- EXERCISE -
Go through the data below and retype all of it exactly.

Object tracking records
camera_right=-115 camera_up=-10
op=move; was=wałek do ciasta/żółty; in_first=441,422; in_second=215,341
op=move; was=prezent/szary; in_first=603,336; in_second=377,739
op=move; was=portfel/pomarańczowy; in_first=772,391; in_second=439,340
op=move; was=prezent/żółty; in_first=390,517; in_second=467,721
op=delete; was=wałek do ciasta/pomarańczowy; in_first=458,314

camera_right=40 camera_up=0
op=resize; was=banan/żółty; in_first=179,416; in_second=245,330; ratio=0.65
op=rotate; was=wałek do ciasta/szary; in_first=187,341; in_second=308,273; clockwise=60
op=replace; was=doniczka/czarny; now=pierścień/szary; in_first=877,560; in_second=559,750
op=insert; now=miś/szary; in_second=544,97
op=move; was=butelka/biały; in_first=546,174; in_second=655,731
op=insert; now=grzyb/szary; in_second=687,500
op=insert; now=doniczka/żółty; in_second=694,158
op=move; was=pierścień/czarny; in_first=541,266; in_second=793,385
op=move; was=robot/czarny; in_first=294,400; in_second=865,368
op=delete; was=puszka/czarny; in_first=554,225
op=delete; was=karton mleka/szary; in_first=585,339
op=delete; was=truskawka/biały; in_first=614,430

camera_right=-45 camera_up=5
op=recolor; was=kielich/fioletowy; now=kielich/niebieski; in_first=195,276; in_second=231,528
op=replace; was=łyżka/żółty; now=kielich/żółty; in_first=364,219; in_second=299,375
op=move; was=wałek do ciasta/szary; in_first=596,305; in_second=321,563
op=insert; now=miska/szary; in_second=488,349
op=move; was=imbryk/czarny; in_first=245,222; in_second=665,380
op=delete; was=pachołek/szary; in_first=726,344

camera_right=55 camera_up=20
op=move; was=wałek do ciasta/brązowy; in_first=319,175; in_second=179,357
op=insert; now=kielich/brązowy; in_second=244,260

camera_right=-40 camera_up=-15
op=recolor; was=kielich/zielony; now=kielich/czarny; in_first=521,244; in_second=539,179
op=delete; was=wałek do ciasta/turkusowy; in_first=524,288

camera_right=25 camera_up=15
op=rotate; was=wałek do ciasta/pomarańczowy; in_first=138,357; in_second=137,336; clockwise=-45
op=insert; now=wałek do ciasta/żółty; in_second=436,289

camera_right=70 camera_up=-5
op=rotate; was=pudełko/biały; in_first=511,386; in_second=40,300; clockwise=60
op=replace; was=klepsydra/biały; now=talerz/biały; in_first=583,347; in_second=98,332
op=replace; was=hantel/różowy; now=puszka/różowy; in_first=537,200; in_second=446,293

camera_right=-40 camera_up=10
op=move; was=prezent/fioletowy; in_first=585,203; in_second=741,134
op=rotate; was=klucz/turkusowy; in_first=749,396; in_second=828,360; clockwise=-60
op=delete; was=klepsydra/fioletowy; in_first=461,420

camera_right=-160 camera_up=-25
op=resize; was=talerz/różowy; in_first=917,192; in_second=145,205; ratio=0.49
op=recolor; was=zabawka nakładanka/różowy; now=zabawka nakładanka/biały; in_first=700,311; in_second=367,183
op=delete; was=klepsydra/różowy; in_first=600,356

- EXERCISE OUTPUT -
camera_right=-115 camera_up=-10
op=move; was=wałek do ciasta/żółty; in_first=441,422; in_second=215,341
op=move; was=prezent/szary; in_first=603,336; in_second=377,739
op=move; was=portfel/pomarańczowy; in_first=772,391; in_second=439,340
op=move; was=prezent/żółty; in_first=390,517; in_second=467,721
op=delete; was=wałek do ciasta/pomarańczowy; in_first=458,314

camera_right=40 camera_up=0
op=resize; was=banan/żółty; in_first=179,416; in_second=245,330; ratio=0.65
op=rotate; was=wałek do ciasta/szary; in_first=187,341; in_second=308,273; clockwise=60
op=replace; was=doniczka/czarny; now=pierścień/szary; in_first=877,560; in_second=559,750
op=insert; now=miś/szary; in_second=544,97
op=move; was=butelka/biały; in_first=546,174; in_second=655,731
op=insert; now=grzyb/szary; in_second=687,500
op=insert; now=doniczka/żółty; in_second=694,158
op=move; was=pierścień/czarny; in_first=541,266; in_second=793,385
op=move; was=robot/czarny; in_first=294,400; in_second=865,368
op=delete; was=puszka/czarny; in_first=554,225
op=delete; was=karton mleka/szary; in_first=585,339
op=delete; was=truskawka/biały; in_first=614,430

camera_right=-45 camera_up=5
op=recolor; was=kielich/fioletowy; now=kielich/niebieski; in_first=195,276; in_second=231,528
op=replace; was=łyżka/żółty; now=kielich/żółty; in_first=364,219; in_second=299,375
op=move; was=wałek do ciasta/szary; in_first=596,305; in_second=321,563
op=insert; now=miska/szary; in_second=488,349
op=move; was=imbryk/czarny; in_first=245,222; in_second=665,380
op=delete; was=pachołek/szary; in_first=726,344

camera_right=55 camera_up=20
op=move; was=wałek do ciasta/brązowy; in_first=319,175; in_second=179,357
op=insert; now=kielich/brązowy; in_second=244,260

camera_right=-40 camera_up=-15
op=recolor; was=kielich/zielony; now=kielich/czarny; in_first=521,244; in_second=539,179
op=delete; was=wałek do ciasta/turkusowy; in_first=524,288

camera_right=25 camera_up=15
op=rotate; was=wałek do ciasta/pomarańczowy; in_first=138,357; in_second=137,336; clockwise=-45
op=insert; now=wałek do ciasta/żółty; in_second=436,289

camera_right=70 camera_up=-5
op=rotate; was=pudełko/biały; in_first=511,386; in_second=40,300; clockwise=60
op=replace; was=klepsydra/biały; now=talerz/biały; in_first=583,347; in_second=98,332
op=replace; was=hantel/różowy; now=puszka/różowy; in_first=537,200; in_second=446,293

camera_right=-40 camera_up=10
op=move; was=prezent/fioletowy; in_first=585,203; in_second=741,134
op=rotate; was=klucz/turkusowy; in_first=749,396; in_second=828,360; clockwise=-60
op=delete; was=klepsydra/fioletowy; in_first=461,420

camera_right=-160 camera_up=-25
op=resize; was=talerz/różowy; in_first=917,192; in_second=145,205; ratio=0.49
op=recolor; was=zabawka nakładanka/różowy; now=zabawka nakładanka/biały; in_first=700,311; in_second=367,183
op=delete; was=klepsydra/różowy; in_first=600,356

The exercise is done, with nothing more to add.